- _ACTIVITY_
Print all of the material below word for word, leaving out the pictures.

- _SOURCE DATA_
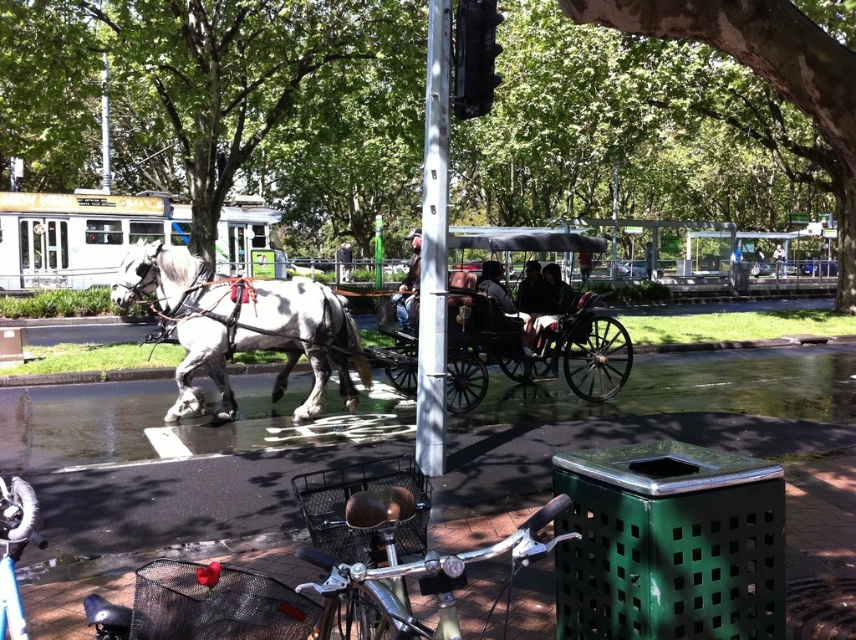
Question: Which of the following is the closest to the observer?

Choices:
 (A) (290, 346)
 (B) (408, 268)

Answer: (A)

Question: Does wooden polished cart at center have a greater width compared to wooden coach at center?

Choices:
 (A) yes
 (B) no

Answer: (A)

Question: Is the position of wooden polished cart at center more distant than that of wooden coach at center?

Choices:
 (A) no
 (B) yes

Answer: (A)

Question: Can you confirm if gray glossy horse at center is bigger than wooden polished cart at center?

Choices:
 (A) yes
 (B) no

Answer: (B)

Question: Which object appears farthest from the camera in this image?

Choices:
 (A) wooden coach at center
 (B) gray glossy horse at center
 (C) wooden polished cart at center

Answer: (A)

Question: Which object is farther from the camera taking this photo?

Choices:
 (A) wooden coach at center
 (B) gray glossy horse at center

Answer: (A)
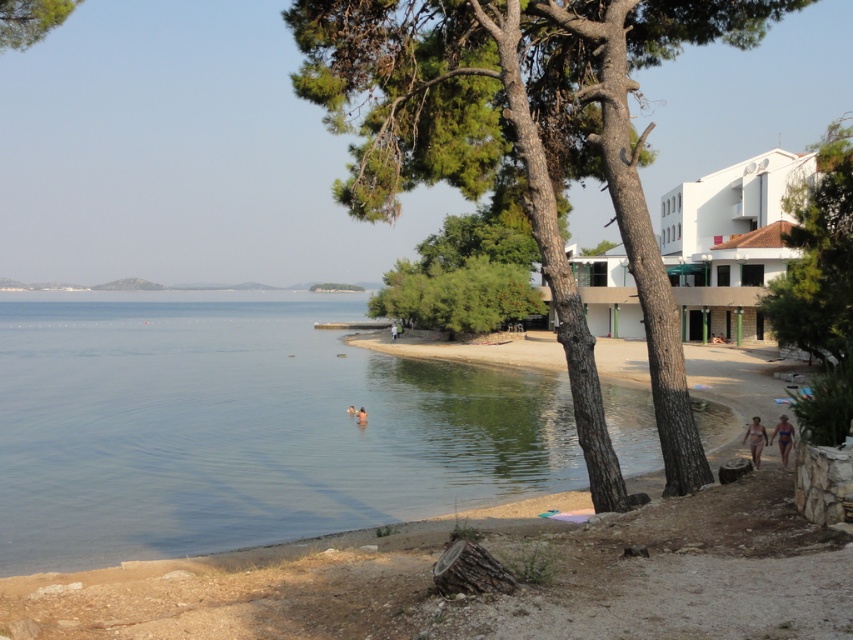
Which is more to the left, green leafy tree at right or skinny bikini swimmer at center?

skinny bikini swimmer at center

Locate an element on the screen. The width and height of the screenshot is (853, 640). green leafy tree at right is located at coordinates (820, 288).

Is green leafy tree at right below blue fabric bikini at lower right?

No.

Is green leafy tree at right positioned before blue fabric bikini at lower right?

Yes, green leafy tree at right is closer to the viewer.

Between point (798, 220) and point (782, 432), which one is positioned in front?

Point (782, 432) is more forward.

Where is `green leafy tree at right`? green leafy tree at right is located at coordinates (820, 288).

Does clear water at beach left have a greater width compared to skinny bikini swimmer at center?

Yes, clear water at beach left is wider than skinny bikini swimmer at center.

Where is `clear water at beach left`? The height and width of the screenshot is (640, 853). clear water at beach left is located at coordinates (242, 428).

Describe the element at coordinates (242, 428) in the screenshot. I see `clear water at beach left` at that location.

Find the location of a particular element. Image resolution: width=853 pixels, height=640 pixels. clear water at beach left is located at coordinates (242, 428).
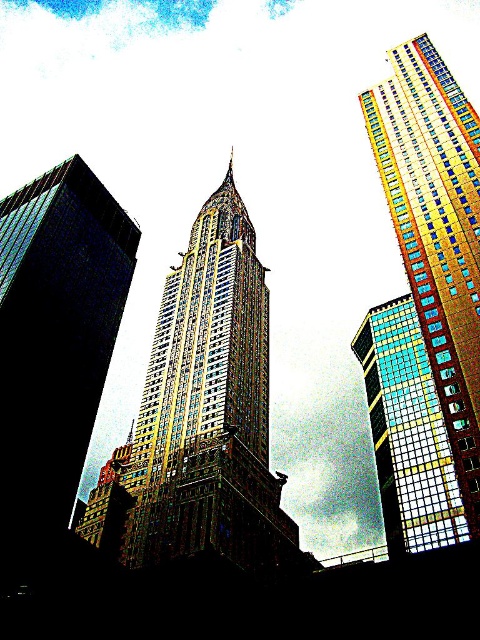
Consider the image. You are an architect analyzing the city skyline. From your vantage point, which of the two buildings, the gold mosaic skyscraper at right or the multicolored glass skyscraper at center, appears higher in the sky?

The gold mosaic skyscraper at right is above the multicolored glass skyscraper at center, so it appears higher in the sky.

You are an architect analyzing the city skyline. You observe the gold glass skyscraper at center and the multicolored glass skyscraper at center. Which one has a greater height?

The gold glass skyscraper at center is taller than the multicolored glass skyscraper at center.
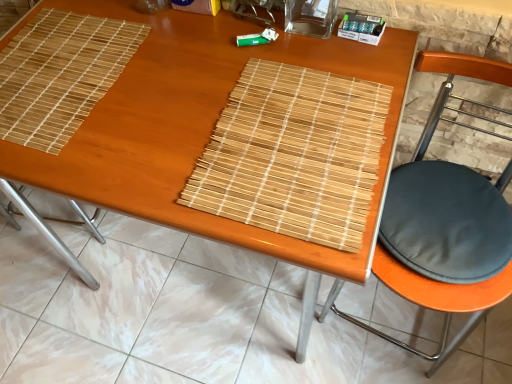
At what (x,y) coordinates should I click in order to perform the action: click on vacant space behind natural bamboo mat at center, which ranks as the first mat in right-to-left order. Please return your answer as a coordinate pair (x, y). Looking at the image, I should click on click(x=263, y=53).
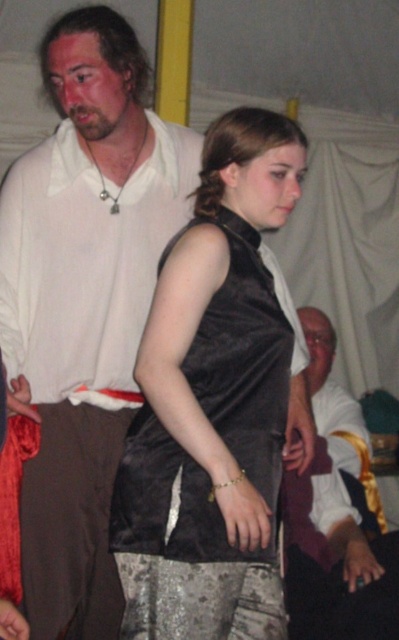
Question: Among these points, which one is nearest to the camera?

Choices:
 (A) (221, 248)
 (B) (116, 36)
 (C) (316, 477)

Answer: (A)

Question: Does satin black vest at center have a smaller size compared to silky white shirt at center?

Choices:
 (A) yes
 (B) no

Answer: (A)

Question: Can you confirm if matte white shirt at upper left is positioned below satin black vest at center?

Choices:
 (A) no
 (B) yes

Answer: (A)

Question: Can you confirm if satin black vest at center is wider than silky white shirt at center?

Choices:
 (A) yes
 (B) no

Answer: (A)

Question: Estimate the real-world distances between objects in this image. Which object is farther from the silky white shirt at center?

Choices:
 (A) matte white shirt at upper left
 (B) satin black vest at center

Answer: (A)

Question: Which object is the farthest from the satin black vest at center?

Choices:
 (A) matte white shirt at upper left
 (B) silky white shirt at center

Answer: (B)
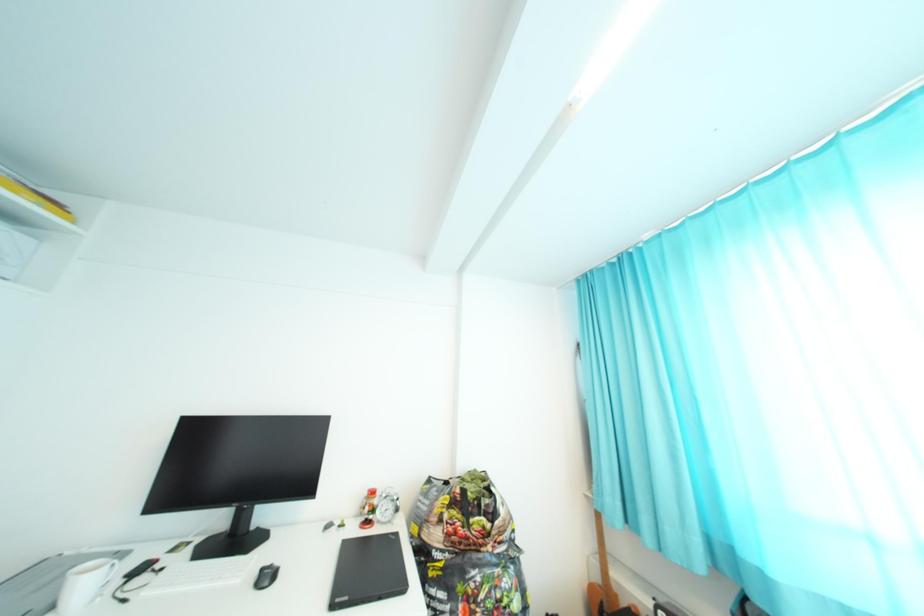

- _ANSWER TO THE EXERCISE_
Question: Which of the following is the closest to the observer?

Choices:
 (A) (290, 346)
 (B) (408, 268)

Answer: (A)

Question: Does wooden polished cart at center have a greater width compared to wooden coach at center?

Choices:
 (A) yes
 (B) no

Answer: (A)

Question: Is the position of wooden polished cart at center more distant than that of wooden coach at center?

Choices:
 (A) no
 (B) yes

Answer: (A)

Question: Can you confirm if gray glossy horse at center is bigger than wooden polished cart at center?

Choices:
 (A) yes
 (B) no

Answer: (B)

Question: Which object appears farthest from the camera in this image?

Choices:
 (A) wooden coach at center
 (B) gray glossy horse at center
 (C) wooden polished cart at center

Answer: (A)

Question: Which object is farther from the camera taking this photo?

Choices:
 (A) wooden coach at center
 (B) gray glossy horse at center

Answer: (A)
Which is more to the left, green leafy tree at right or skinny bikini swimmer at center?

skinny bikini swimmer at center

Locate an element on the screen. The width and height of the screenshot is (853, 640). green leafy tree at right is located at coordinates (820, 288).

Is green leafy tree at right below blue fabric bikini at lower right?

No.

Is green leafy tree at right positioned before blue fabric bikini at lower right?

Yes, green leafy tree at right is closer to the viewer.

Between point (798, 220) and point (782, 432), which one is positioned in front?

Point (782, 432) is more forward.

Where is `green leafy tree at right`? green leafy tree at right is located at coordinates (820, 288).

Does clear water at beach left have a greater width compared to skinny bikini swimmer at center?

Yes, clear water at beach left is wider than skinny bikini swimmer at center.

Where is `clear water at beach left`? The height and width of the screenshot is (640, 853). clear water at beach left is located at coordinates (242, 428).

Describe the element at coordinates (242, 428) in the screenshot. I see `clear water at beach left` at that location.

Find the location of a particular element. Image resolution: width=853 pixels, height=640 pixels. clear water at beach left is located at coordinates (242, 428).
Consider the image. You are an architect analyzing the city skyline. From your vantage point, which of the two buildings, the gold mosaic skyscraper at right or the multicolored glass skyscraper at center, appears higher in the sky?

The gold mosaic skyscraper at right is above the multicolored glass skyscraper at center, so it appears higher in the sky.

You are an architect analyzing the city skyline. You observe the gold glass skyscraper at center and the multicolored glass skyscraper at center. Which one has a greater height?

The gold glass skyscraper at center is taller than the multicolored glass skyscraper at center.
At what (x,y) coordinates should I click in order to perform the action: click on vacant space behind natural bamboo mat at center, which ranks as the first mat in right-to-left order. Please return your answer as a coordinate pair (x, y). Looking at the image, I should click on click(x=263, y=53).
Question: Among these points, which one is nearest to the camera?

Choices:
 (A) (221, 248)
 (B) (116, 36)
 (C) (316, 477)

Answer: (A)

Question: Does satin black vest at center have a smaller size compared to silky white shirt at center?

Choices:
 (A) yes
 (B) no

Answer: (A)

Question: Can you confirm if matte white shirt at upper left is positioned below satin black vest at center?

Choices:
 (A) no
 (B) yes

Answer: (A)

Question: Can you confirm if satin black vest at center is wider than silky white shirt at center?

Choices:
 (A) yes
 (B) no

Answer: (A)

Question: Estimate the real-world distances between objects in this image. Which object is farther from the silky white shirt at center?

Choices:
 (A) matte white shirt at upper left
 (B) satin black vest at center

Answer: (A)

Question: Which object is the farthest from the satin black vest at center?

Choices:
 (A) matte white shirt at upper left
 (B) silky white shirt at center

Answer: (B)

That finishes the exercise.